#### Task brief
Please write out exactly the line containing "gray hexagon: (472, 276) -> (482, 267), moved" below and every line after it, through the last one, but leave out any pictures.

#### Dataset records

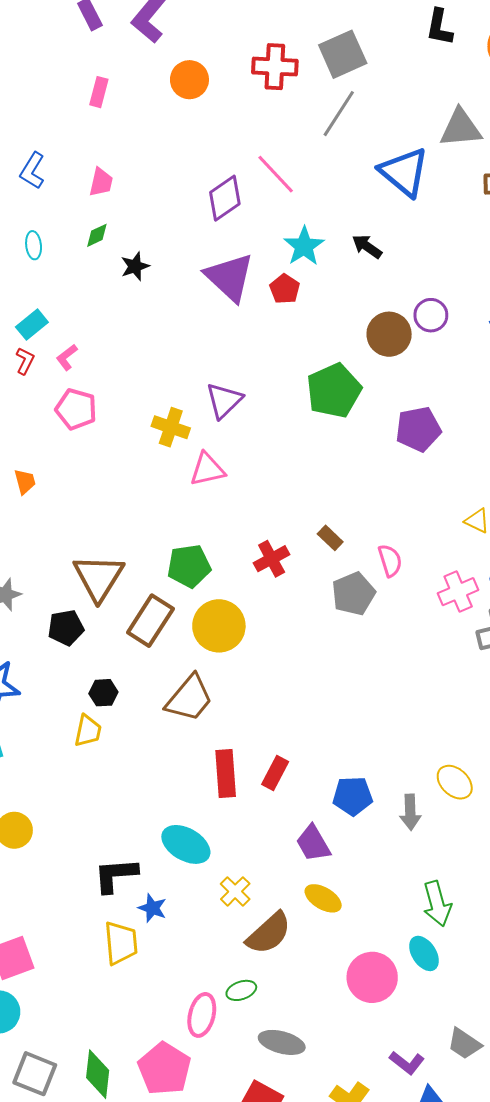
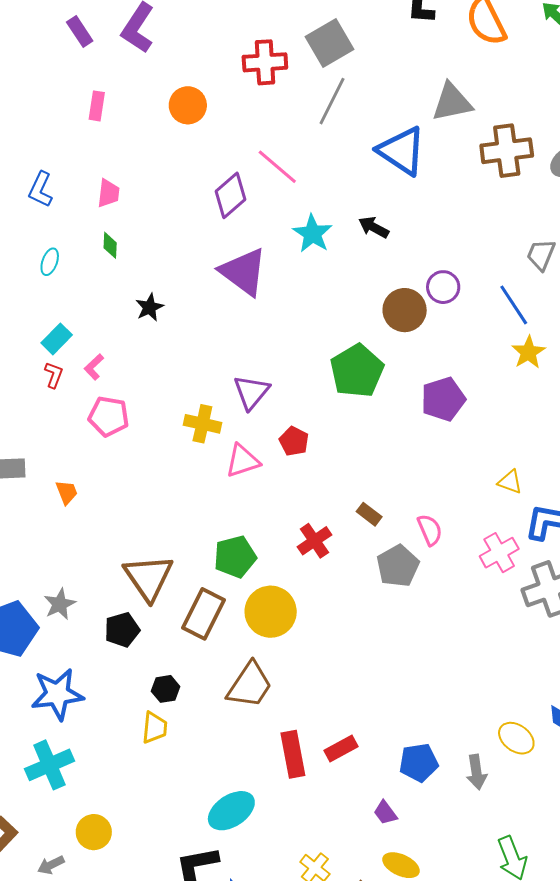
orange circle: (189, 80) -> (188, 105), moved
green diamond: (97, 235) -> (110, 245), turned -56
cyan ellipse: (34, 245) -> (50, 262), turned 32
black star: (135, 266) -> (150, 307), moved
red pentagon: (285, 289) -> (294, 441), moved
red rectangle: (275, 773) -> (341, 749), turned 40
purple trapezoid: (313, 843) -> (385, 813), size x0.7
cyan ellipse: (186, 844) -> (231, 811), moved, turned -57

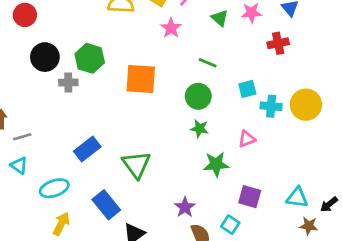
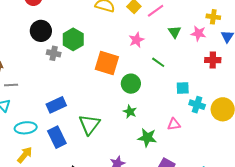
pink star: (171, 28) -> (136, 40), moved
green circle: (198, 96) -> (131, 84), moved
green star: (200, 129) -> (130, 112), moved
blue rectangle: (106, 205) -> (57, 137), moved

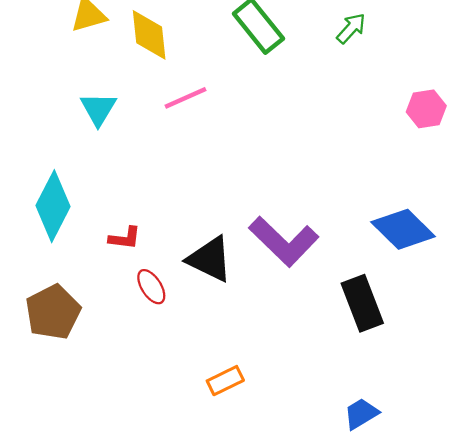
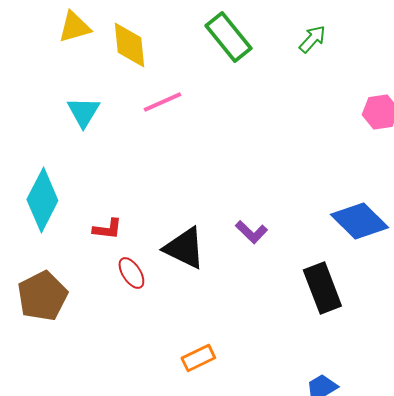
purple L-shape: (284, 241) -> (251, 232), size x0.5

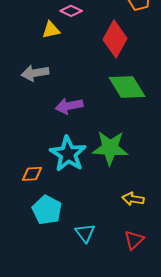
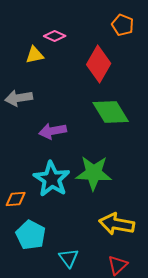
yellow arrow: (133, 199) -> (117, 224), size x1.6

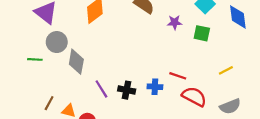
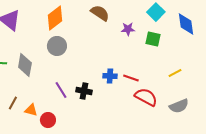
gray circle: (57, 42) -> (57, 46), moved
gray diamond: (76, 62) -> (25, 65), moved
blue cross: (155, 87) -> (110, 76), moved

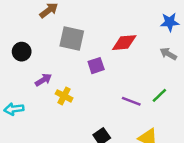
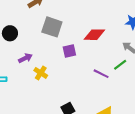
green line: (159, 95) -> (120, 65), moved
purple line: (131, 101) -> (101, 74), moved

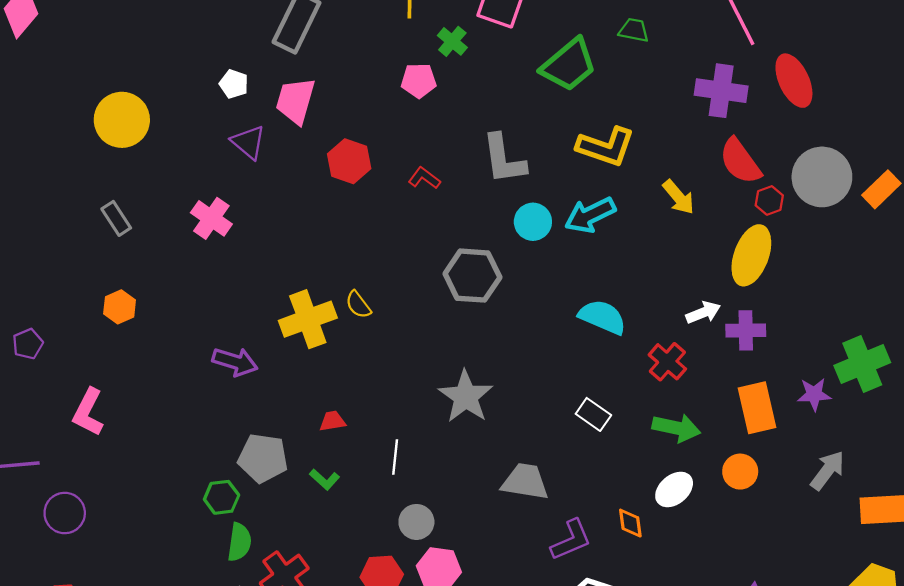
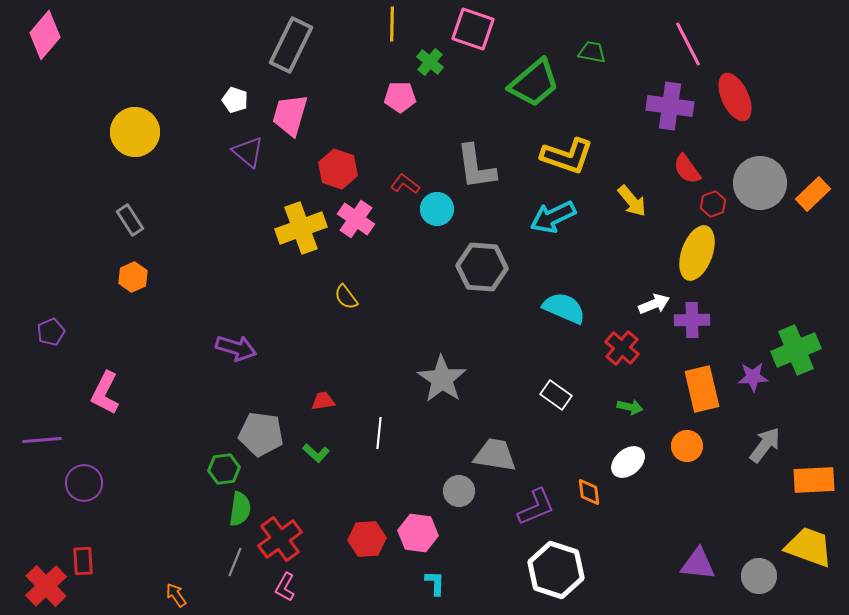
red semicircle: (740, 161) -> (687, 169), size x0.7
pink cross: (211, 218) -> (356, 219), moved
cyan circle: (533, 222) -> (437, 209), moved
gray hexagon: (472, 276) -> (482, 267), moved
orange hexagon: (120, 307) -> (133, 277), moved
yellow cross: (308, 319) -> (301, 228), moved
green arrow: (676, 428) -> (630, 407), size x0.6
gray circle: (416, 522) -> (459, 491), moved

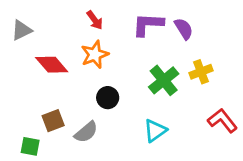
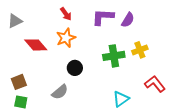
purple semicircle: (184, 29) -> (128, 20), turned 63
green cross: (164, 80) -> (114, 56), turned 30
brown square: (53, 121) -> (19, 82), moved
cyan triangle: (155, 131) -> (121, 99), moved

#### Output for this exercise
gray hexagon: (472, 276) -> (482, 267), moved
orange hexagon: (120, 307) -> (133, 277), moved
yellow cross: (308, 319) -> (301, 228), moved
green arrow: (676, 428) -> (630, 407), size x0.6
gray circle: (416, 522) -> (459, 491), moved

purple semicircle: (184, 29) -> (128, 20), turned 63
green cross: (164, 80) -> (114, 56), turned 30
brown square: (53, 121) -> (19, 82), moved
cyan triangle: (155, 131) -> (121, 99), moved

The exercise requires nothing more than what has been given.